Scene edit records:
────────────────
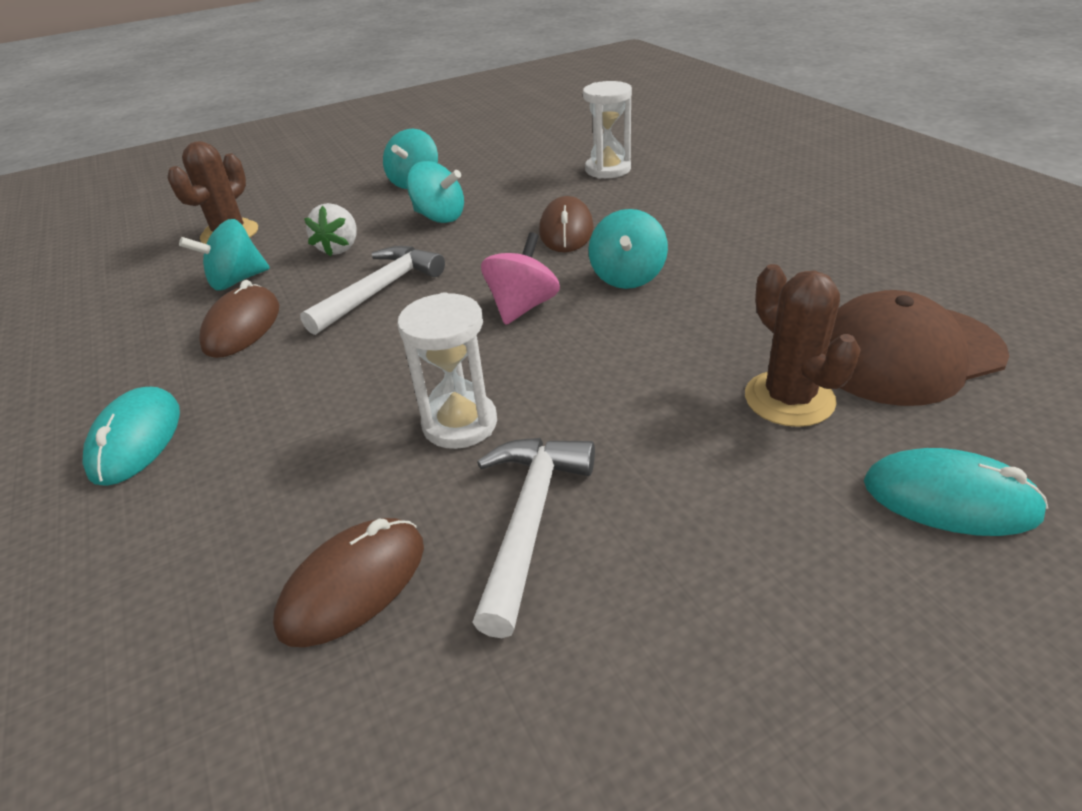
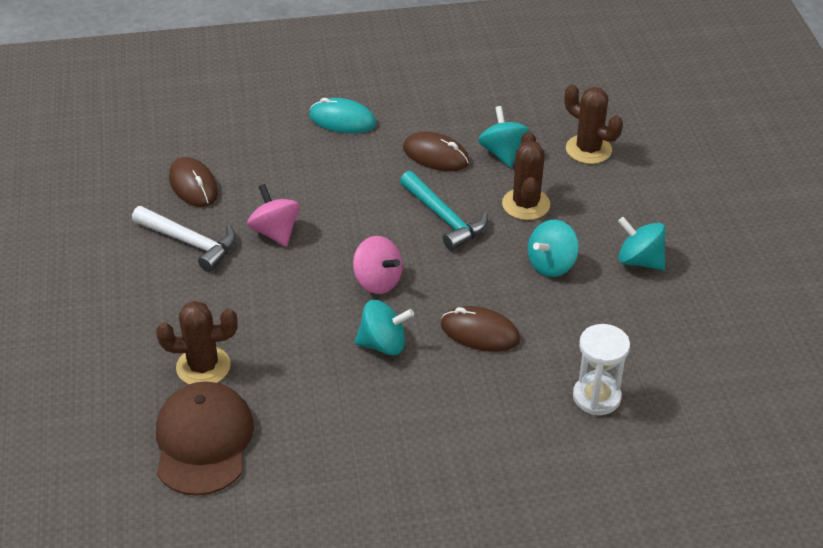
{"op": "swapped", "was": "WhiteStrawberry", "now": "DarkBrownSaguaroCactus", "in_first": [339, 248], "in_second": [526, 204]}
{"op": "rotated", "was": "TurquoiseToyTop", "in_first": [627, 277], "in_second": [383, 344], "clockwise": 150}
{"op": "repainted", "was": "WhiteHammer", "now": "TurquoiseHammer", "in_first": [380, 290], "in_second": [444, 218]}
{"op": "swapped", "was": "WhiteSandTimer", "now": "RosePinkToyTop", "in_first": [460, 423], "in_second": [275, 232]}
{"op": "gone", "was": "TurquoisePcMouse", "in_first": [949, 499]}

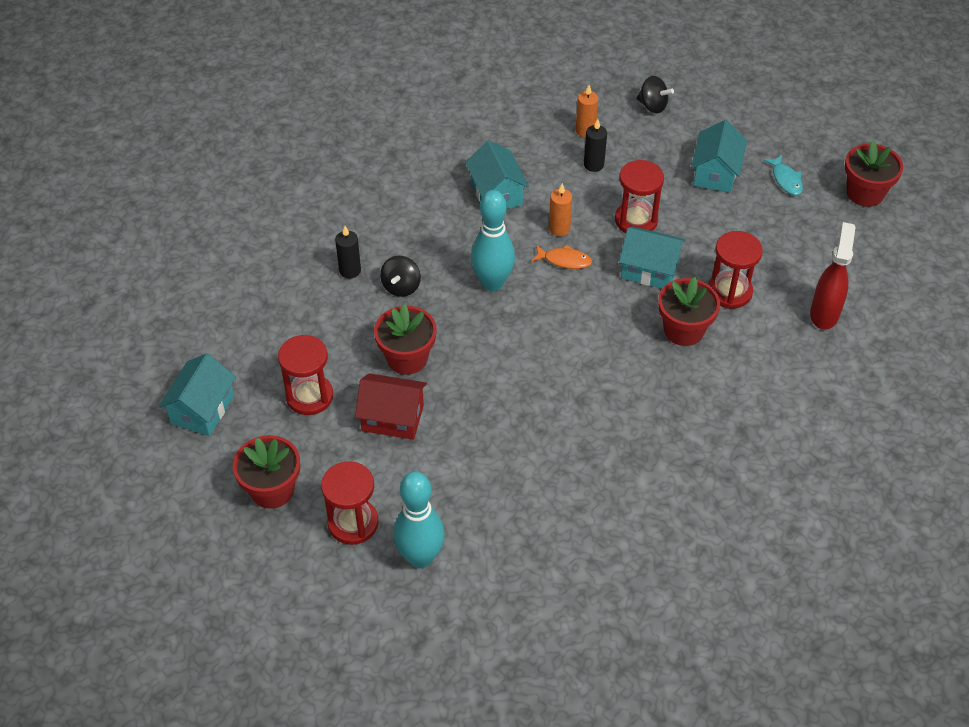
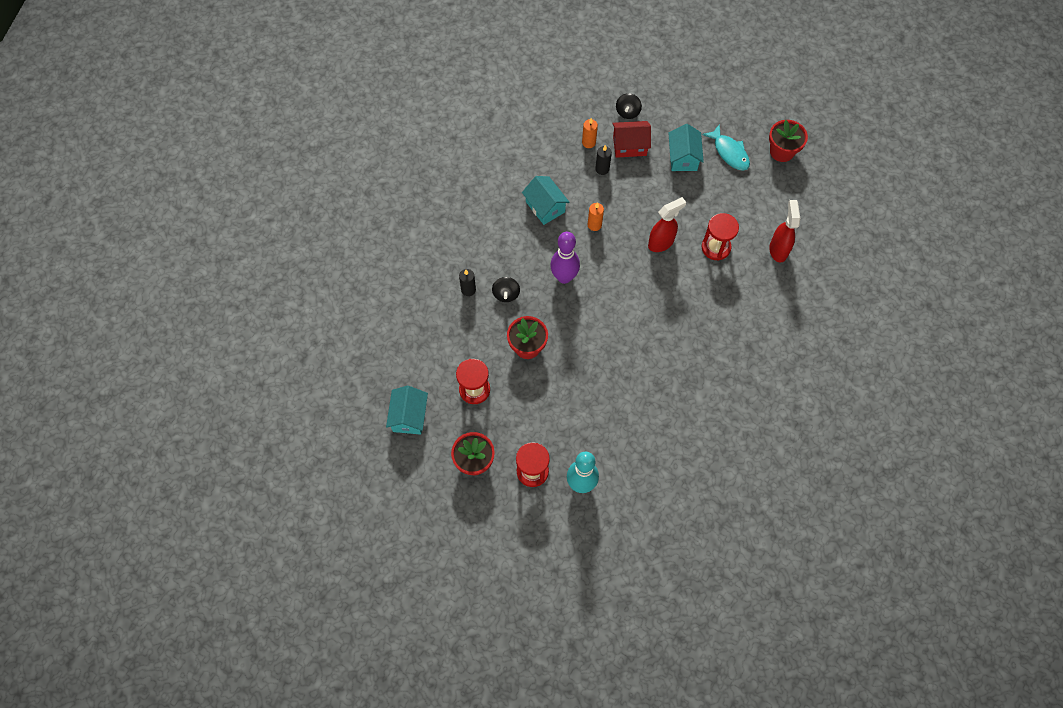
{"op": "rotated", "was": "BlackToyTop", "in_first": [653, 106], "in_second": [627, 112], "clockwise": 90}
{"op": "scaled", "was": "TurquoiseFishFigure", "in_first": [785, 180], "in_second": [729, 152], "ratio": 1.52}
{"op": "gone", "was": "ScarletSandTimer", "in_first": [636, 220]}
{"op": "repainted", "was": "TurquoiseSkittle", "now": "VioletSkittle", "in_first": [492, 283], "in_second": [564, 277]}
{"op": "swapped", "was": "TurquoiseCottage", "now": "ScarletSprayer", "in_first": [649, 270], "in_second": [661, 243]}
{"op": "gone", "was": "OrangeColouredFishFigure", "in_first": [564, 260]}
{"op": "gone", "was": "ScarletFlowerPot", "in_first": [684, 330]}
{"op": "shifted", "was": "ScarletCottage", "in_first": [392, 418], "in_second": [629, 146]}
────────────────
▶ [The task]: Word for word, repeat the lines of data above, omitting every picture.

▶ [Exercise answer]:
{"op": "swapped", "was": "WhiteStrawberry", "now": "DarkBrownSaguaroCactus", "in_first": [339, 248], "in_second": [526, 204]}
{"op": "rotated", "was": "TurquoiseToyTop", "in_first": [627, 277], "in_second": [383, 344], "clockwise": 150}
{"op": "repainted", "was": "WhiteHammer", "now": "TurquoiseHammer", "in_first": [380, 290], "in_second": [444, 218]}
{"op": "swapped", "was": "WhiteSandTimer", "now": "RosePinkToyTop", "in_first": [460, 423], "in_second": [275, 232]}
{"op": "gone", "was": "TurquoisePcMouse", "in_first": [949, 499]}

{"op": "rotated", "was": "BlackToyTop", "in_first": [653, 106], "in_second": [627, 112], "clockwise": 90}
{"op": "scaled", "was": "TurquoiseFishFigure", "in_first": [785, 180], "in_second": [729, 152], "ratio": 1.52}
{"op": "gone", "was": "ScarletSandTimer", "in_first": [636, 220]}
{"op": "repainted", "was": "TurquoiseSkittle", "now": "VioletSkittle", "in_first": [492, 283], "in_second": [564, 277]}
{"op": "swapped", "was": "TurquoiseCottage", "now": "ScarletSprayer", "in_first": [649, 270], "in_second": [661, 243]}
{"op": "gone", "was": "OrangeColouredFishFigure", "in_first": [564, 260]}
{"op": "gone", "was": "ScarletFlowerPot", "in_first": [684, 330]}
{"op": "shifted", "was": "ScarletCottage", "in_first": [392, 418], "in_second": [629, 146]}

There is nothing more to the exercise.